§ **WHAT YOU WILL DO**:
Copy out, exactly, the first line of the entries below and every line after it through the one containing "C4: 2.2uF (GND, VIN) -> none".

Revision comparison data
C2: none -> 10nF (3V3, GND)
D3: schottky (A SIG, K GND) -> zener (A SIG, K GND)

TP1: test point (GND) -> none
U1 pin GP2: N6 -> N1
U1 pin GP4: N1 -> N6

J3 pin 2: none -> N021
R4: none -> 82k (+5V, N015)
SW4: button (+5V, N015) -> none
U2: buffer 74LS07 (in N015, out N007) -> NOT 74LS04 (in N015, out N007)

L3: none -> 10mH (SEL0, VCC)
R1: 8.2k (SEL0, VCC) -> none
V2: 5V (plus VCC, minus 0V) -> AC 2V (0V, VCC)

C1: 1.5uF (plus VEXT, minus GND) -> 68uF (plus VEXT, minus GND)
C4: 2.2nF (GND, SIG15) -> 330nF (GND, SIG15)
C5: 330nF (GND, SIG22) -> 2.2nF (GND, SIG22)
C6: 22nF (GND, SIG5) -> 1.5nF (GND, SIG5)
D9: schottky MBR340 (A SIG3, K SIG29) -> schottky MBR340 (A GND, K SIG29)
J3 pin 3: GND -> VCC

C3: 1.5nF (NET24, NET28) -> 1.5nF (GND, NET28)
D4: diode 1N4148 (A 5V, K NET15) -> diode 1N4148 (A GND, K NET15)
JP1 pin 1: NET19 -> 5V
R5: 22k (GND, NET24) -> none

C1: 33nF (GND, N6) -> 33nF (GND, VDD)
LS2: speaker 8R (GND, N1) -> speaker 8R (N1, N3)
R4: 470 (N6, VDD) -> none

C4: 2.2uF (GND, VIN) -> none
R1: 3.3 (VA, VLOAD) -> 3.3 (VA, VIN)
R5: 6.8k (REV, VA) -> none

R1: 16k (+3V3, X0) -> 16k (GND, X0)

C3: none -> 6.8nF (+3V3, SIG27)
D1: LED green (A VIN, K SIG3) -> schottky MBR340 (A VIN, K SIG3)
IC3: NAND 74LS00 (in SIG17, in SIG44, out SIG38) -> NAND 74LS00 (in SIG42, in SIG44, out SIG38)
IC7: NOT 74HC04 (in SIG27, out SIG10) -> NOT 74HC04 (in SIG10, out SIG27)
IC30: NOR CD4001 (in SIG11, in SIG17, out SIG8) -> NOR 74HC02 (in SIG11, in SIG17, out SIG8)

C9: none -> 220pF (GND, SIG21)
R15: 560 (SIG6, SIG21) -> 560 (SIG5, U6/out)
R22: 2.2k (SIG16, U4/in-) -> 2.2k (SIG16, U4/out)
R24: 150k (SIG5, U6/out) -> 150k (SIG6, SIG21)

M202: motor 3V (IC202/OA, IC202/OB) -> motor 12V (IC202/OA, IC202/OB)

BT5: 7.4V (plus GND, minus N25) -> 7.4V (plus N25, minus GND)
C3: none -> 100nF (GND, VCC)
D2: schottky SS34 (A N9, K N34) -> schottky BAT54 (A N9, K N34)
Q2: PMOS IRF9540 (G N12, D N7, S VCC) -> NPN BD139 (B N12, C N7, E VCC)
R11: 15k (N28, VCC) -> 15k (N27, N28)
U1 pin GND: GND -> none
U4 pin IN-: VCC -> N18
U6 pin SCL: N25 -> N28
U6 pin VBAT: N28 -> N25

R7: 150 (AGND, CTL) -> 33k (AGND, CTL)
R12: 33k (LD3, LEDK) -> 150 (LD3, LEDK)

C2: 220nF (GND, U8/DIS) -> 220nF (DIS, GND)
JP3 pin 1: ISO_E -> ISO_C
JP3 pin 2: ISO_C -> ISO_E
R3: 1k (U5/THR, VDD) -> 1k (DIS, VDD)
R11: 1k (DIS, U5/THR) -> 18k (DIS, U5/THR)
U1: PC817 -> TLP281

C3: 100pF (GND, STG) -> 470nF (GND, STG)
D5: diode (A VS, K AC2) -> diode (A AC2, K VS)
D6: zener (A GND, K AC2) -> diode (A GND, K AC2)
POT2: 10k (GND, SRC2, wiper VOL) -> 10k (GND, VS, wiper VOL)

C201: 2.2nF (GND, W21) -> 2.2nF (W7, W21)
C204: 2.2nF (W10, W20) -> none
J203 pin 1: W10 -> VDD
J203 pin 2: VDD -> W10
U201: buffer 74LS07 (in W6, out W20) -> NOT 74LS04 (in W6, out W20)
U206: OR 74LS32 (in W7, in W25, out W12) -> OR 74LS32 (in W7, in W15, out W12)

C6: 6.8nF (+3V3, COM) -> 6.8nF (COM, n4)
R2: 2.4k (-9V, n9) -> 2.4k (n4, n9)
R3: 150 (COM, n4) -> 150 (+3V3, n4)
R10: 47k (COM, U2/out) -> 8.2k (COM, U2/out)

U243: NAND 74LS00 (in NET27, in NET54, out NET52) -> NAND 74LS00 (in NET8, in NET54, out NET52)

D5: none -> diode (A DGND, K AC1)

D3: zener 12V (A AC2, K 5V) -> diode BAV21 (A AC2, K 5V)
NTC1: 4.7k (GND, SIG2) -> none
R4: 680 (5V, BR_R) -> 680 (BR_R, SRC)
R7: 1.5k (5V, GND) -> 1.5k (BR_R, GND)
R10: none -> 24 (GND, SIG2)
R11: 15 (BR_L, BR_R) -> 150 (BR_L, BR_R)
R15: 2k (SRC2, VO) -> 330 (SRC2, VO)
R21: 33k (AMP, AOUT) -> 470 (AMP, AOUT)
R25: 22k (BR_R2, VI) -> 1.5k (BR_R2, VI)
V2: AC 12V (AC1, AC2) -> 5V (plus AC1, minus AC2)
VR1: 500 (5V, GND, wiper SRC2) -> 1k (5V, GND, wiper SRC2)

§ **ANSWER SECTION**:
C2: none -> 10nF (3V3, GND)
D3: schottky (A SIG, K GND) -> zener (A SIG, K GND)

TP1: test point (GND) -> none
U1 pin GP2: N6 -> N1
U1 pin GP4: N1 -> N6

J3 pin 2: none -> N021
R4: none -> 82k (+5V, N015)
SW4: button (+5V, N015) -> none
U2: buffer 74LS07 (in N015, out N007) -> NOT 74LS04 (in N015, out N007)

L3: none -> 10mH (SEL0, VCC)
R1: 8.2k (SEL0, VCC) -> none
V2: 5V (plus VCC, minus 0V) -> AC 2V (0V, VCC)

C1: 1.5uF (plus VEXT, minus GND) -> 68uF (plus VEXT, minus GND)
C4: 2.2nF (GND, SIG15) -> 330nF (GND, SIG15)
C5: 330nF (GND, SIG22) -> 2.2nF (GND, SIG22)
C6: 22nF (GND, SIG5) -> 1.5nF (GND, SIG5)
D9: schottky MBR340 (A SIG3, K SIG29) -> schottky MBR340 (A GND, K SIG29)
J3 pin 3: GND -> VCC

C3: 1.5nF (NET24, NET28) -> 1.5nF (GND, NET28)
D4: diode 1N4148 (A 5V, K NET15) -> diode 1N4148 (A GND, K NET15)
JP1 pin 1: NET19 -> 5V
R5: 22k (GND, NET24) -> none

C1: 33nF (GND, N6) -> 33nF (GND, VDD)
LS2: speaker 8R (GND, N1) -> speaker 8R (N1, N3)
R4: 470 (N6, VDD) -> none

C4: 2.2uF (GND, VIN) -> none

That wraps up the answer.